> EXTRACTED INFORMATION
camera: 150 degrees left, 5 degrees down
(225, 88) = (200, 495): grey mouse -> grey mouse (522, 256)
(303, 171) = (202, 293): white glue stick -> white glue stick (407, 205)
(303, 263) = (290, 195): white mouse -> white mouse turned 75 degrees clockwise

...

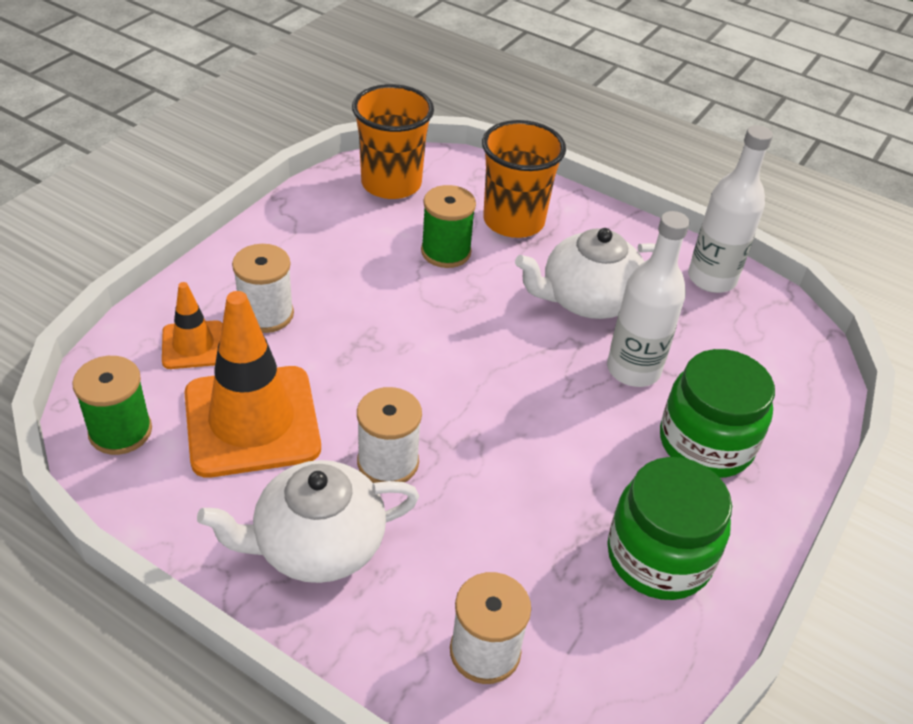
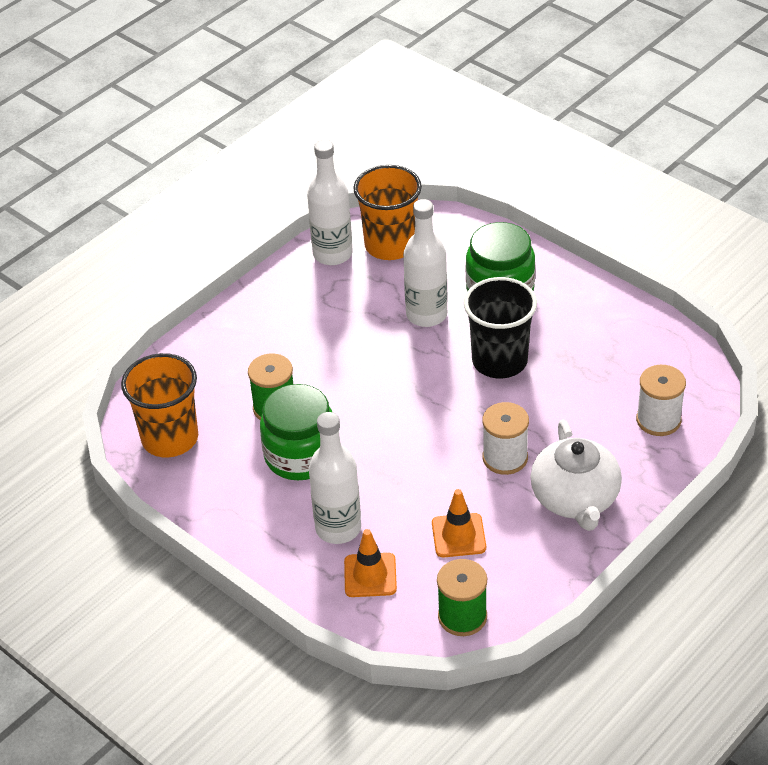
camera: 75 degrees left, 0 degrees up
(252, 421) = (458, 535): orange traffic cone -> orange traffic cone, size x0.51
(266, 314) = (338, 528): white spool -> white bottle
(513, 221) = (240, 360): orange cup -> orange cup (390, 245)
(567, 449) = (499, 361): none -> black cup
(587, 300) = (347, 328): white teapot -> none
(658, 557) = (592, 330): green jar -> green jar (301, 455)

> BRIEF
Quote the listing above, but only from the line that shows "camera: 150 degrees left, 5 degrees down" through the line that shows "(303, 263) = (290, 195): white".

> WORKED SOLUTION
camera: 150 degrees left, 5 degrees down
(225, 88) = (200, 495): grey mouse -> grey mouse (522, 256)
(303, 171) = (202, 293): white glue stick -> white glue stick (407, 205)
(303, 263) = (290, 195): white mouse -> white mouse turned 75 degrees clockwise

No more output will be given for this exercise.